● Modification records
————————

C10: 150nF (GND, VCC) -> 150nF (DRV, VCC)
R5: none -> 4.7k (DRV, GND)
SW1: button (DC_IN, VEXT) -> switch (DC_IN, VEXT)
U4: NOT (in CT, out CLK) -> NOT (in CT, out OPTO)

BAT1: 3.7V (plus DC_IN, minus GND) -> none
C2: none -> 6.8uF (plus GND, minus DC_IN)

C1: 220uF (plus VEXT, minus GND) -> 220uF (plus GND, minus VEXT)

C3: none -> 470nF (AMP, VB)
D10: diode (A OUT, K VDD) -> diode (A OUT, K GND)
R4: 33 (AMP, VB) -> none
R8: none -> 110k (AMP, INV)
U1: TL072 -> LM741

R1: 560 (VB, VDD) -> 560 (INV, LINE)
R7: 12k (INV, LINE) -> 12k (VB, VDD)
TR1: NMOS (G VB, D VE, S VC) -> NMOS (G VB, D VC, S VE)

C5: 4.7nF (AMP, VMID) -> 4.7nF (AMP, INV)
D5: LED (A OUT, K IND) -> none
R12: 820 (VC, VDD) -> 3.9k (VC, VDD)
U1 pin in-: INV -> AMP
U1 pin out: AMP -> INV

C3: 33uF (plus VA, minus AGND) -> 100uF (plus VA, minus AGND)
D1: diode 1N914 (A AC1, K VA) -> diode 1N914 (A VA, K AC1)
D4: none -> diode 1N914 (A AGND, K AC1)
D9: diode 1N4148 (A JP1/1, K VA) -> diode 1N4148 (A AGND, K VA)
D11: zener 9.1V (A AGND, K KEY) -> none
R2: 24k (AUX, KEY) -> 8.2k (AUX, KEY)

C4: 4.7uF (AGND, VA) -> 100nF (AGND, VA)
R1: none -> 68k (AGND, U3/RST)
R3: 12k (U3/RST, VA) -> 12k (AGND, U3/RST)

————————

● Task objective
As listed above, the lines from the line with "BAT1: 3.7V (plus DC_IN, minus GND) -> none" to the line with "D11: zener 9.1V (A AGND, K KEY) -> none" are to be echoed exactly, with both ends included and nothing added.

● Task solution
BAT1: 3.7V (plus DC_IN, minus GND) -> none
C2: none -> 6.8uF (plus GND, minus DC_IN)

C1: 220uF (plus VEXT, minus GND) -> 220uF (plus GND, minus VEXT)

C3: none -> 470nF (AMP, VB)
D10: diode (A OUT, K VDD) -> diode (A OUT, K GND)
R4: 33 (AMP, VB) -> none
R8: none -> 110k (AMP, INV)
U1: TL072 -> LM741

R1: 560 (VB, VDD) -> 560 (INV, LINE)
R7: 12k (INV, LINE) -> 12k (VB, VDD)
TR1: NMOS (G VB, D VE, S VC) -> NMOS (G VB, D VC, S VE)

C5: 4.7nF (AMP, VMID) -> 4.7nF (AMP, INV)
D5: LED (A OUT, K IND) -> none
R12: 820 (VC, VDD) -> 3.9k (VC, VDD)
U1 pin in-: INV -> AMP
U1 pin out: AMP -> INV

C3: 33uF (plus VA, minus AGND) -> 100uF (plus VA, minus AGND)
D1: diode 1N914 (A AC1, K VA) -> diode 1N914 (A VA, K AC1)
D4: none -> diode 1N914 (A AGND, K AC1)
D9: diode 1N4148 (A JP1/1, K VA) -> diode 1N4148 (A AGND, K VA)
D11: zener 9.1V (A AGND, K KEY) -> none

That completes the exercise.